- _Exercise_:
Up to and including the line that contains "C13: 1uF (plus", return every line from the start of the data, unchanged.

- _Information_:
****************************************

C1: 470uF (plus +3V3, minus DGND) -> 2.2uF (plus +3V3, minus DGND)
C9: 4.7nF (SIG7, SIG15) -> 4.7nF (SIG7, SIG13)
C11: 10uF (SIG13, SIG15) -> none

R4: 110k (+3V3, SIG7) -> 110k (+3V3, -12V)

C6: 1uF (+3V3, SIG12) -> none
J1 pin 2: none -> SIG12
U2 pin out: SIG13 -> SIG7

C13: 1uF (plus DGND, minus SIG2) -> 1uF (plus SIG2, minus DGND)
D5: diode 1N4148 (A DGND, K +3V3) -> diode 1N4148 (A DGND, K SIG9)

****************************************

- _Answer for this exercise_:
C1: 470uF (plus +3V3, minus DGND) -> 2.2uF (plus +3V3, minus DGND)
C9: 4.7nF (SIG7, SIG15) -> 4.7nF (SIG7, SIG13)
C11: 10uF (SIG13, SIG15) -> none

R4: 110k (+3V3, SIG7) -> 110k (+3V3, -12V)

C6: 1uF (+3V3, SIG12) -> none
J1 pin 2: none -> SIG12
U2 pin out: SIG13 -> SIG7

C13: 1uF (plus DGND, minus SIG2) -> 1uF (plus SIG2, minus DGND)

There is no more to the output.